**** Supplied information

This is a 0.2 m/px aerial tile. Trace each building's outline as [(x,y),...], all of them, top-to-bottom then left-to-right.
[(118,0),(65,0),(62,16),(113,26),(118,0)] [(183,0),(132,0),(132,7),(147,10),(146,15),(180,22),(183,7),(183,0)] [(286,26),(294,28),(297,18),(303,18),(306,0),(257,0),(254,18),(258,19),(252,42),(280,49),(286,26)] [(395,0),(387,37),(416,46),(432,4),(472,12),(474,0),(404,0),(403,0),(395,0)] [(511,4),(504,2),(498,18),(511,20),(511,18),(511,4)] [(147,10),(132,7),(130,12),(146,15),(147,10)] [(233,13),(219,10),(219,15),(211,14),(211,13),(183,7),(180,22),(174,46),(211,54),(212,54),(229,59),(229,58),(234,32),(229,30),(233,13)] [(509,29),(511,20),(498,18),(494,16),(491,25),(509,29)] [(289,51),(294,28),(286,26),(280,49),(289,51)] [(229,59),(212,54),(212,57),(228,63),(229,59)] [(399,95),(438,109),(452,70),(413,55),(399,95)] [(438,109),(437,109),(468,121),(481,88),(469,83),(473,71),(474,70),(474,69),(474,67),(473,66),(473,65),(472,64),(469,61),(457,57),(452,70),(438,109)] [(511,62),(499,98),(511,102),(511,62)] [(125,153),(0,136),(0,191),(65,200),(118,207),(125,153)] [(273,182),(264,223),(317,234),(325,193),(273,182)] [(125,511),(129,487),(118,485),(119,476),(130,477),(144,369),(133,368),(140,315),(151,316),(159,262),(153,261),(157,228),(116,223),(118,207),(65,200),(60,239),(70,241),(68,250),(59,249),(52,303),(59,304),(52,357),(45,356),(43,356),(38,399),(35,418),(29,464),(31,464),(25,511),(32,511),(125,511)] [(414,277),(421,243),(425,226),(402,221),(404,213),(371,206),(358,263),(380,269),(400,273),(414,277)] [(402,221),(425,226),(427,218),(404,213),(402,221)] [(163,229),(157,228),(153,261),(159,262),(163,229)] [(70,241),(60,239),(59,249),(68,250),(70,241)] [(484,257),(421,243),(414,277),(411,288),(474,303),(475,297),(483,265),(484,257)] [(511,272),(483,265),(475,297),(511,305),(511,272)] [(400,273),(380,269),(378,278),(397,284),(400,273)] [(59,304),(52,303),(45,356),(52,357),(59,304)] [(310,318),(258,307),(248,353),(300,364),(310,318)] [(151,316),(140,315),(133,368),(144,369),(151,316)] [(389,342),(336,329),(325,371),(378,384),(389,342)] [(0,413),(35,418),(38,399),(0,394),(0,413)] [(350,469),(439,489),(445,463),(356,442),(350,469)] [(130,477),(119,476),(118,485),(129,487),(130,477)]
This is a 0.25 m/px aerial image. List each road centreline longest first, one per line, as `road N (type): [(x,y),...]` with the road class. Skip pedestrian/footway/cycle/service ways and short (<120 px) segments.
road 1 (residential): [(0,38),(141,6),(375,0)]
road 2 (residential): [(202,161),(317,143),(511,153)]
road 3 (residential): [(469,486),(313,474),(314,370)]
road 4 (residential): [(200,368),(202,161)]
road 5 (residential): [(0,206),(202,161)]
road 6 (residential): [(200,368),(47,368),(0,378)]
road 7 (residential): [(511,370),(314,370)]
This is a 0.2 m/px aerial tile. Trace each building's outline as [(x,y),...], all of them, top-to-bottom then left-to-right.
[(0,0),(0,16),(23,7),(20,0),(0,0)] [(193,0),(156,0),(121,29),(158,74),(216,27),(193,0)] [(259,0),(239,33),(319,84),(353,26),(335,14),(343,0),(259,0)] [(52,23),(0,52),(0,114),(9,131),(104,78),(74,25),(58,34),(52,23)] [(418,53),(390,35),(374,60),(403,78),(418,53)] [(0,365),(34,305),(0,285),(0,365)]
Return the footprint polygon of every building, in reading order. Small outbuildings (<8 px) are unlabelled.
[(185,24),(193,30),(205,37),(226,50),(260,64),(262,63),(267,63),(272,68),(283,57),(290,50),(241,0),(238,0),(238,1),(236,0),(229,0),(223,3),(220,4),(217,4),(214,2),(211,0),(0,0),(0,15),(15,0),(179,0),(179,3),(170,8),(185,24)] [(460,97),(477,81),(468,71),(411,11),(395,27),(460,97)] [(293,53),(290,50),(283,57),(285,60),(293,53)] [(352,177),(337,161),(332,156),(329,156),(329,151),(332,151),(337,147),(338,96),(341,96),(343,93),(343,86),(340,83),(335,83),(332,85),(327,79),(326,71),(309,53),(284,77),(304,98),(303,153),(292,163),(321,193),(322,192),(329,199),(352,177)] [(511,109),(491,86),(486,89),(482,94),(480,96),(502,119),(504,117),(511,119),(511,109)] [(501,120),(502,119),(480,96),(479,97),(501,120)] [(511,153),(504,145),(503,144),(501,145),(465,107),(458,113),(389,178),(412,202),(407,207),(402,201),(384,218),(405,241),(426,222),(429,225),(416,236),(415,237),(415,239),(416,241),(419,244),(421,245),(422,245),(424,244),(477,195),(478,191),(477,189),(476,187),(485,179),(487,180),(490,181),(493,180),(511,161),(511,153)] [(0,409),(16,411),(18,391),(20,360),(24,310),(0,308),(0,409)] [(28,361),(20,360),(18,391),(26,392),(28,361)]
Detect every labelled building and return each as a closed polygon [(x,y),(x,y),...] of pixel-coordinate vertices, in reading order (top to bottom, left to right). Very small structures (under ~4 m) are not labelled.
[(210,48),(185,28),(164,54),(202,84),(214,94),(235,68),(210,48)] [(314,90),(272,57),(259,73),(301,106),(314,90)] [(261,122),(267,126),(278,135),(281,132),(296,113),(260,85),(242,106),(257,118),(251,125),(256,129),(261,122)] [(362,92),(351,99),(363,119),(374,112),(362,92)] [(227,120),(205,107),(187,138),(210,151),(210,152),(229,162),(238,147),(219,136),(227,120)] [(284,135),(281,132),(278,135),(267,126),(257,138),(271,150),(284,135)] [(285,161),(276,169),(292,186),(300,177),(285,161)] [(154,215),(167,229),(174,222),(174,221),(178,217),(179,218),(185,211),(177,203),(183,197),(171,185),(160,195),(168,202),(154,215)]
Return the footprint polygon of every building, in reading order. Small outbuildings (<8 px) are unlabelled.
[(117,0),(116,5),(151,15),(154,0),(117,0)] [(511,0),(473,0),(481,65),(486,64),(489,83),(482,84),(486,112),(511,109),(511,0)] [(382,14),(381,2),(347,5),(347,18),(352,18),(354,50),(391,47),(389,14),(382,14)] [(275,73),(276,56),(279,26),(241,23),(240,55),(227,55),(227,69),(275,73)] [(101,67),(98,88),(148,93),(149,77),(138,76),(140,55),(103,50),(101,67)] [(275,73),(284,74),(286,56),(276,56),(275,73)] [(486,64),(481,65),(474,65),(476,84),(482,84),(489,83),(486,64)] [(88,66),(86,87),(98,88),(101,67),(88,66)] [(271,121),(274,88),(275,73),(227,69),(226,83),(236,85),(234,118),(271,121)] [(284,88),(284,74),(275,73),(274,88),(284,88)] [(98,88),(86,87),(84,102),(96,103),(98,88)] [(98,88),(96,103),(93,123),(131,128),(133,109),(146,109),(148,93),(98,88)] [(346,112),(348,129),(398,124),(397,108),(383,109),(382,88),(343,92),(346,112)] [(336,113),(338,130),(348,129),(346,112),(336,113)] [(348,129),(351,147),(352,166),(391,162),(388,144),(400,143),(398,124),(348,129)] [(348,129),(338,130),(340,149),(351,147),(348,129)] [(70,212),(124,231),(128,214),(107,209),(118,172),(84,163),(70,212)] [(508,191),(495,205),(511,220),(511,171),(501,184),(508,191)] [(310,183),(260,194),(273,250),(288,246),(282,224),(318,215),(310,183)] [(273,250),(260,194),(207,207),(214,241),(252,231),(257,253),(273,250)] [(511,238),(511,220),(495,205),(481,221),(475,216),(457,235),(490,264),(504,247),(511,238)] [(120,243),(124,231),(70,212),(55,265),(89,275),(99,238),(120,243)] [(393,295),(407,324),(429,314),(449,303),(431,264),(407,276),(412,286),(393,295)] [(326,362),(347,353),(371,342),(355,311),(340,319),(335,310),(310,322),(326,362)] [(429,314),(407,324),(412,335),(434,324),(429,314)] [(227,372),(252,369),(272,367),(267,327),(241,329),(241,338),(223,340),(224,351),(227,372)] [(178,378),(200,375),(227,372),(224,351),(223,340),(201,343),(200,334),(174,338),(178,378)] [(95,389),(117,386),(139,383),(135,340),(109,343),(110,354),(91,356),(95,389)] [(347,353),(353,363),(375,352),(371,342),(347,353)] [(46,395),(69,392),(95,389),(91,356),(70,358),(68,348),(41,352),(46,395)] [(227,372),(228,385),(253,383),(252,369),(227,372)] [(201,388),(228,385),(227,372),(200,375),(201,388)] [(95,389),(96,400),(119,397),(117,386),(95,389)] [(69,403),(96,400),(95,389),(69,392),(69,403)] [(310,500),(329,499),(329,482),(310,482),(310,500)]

********

#### Problem statement
Locate each line in the listing above that contains the word "residential", and copy those lines out in full. Case counts.

#### Exercise answer
road 1 (residential): [(0,38),(141,6),(375,0)]
road 2 (residential): [(202,161),(317,143),(511,153)]
road 3 (residential): [(469,486),(313,474),(314,370)]
road 4 (residential): [(200,368),(202,161)]
road 5 (residential): [(0,206),(202,161)]
road 6 (residential): [(200,368),(47,368),(0,378)]
road 7 (residential): [(511,370),(314,370)]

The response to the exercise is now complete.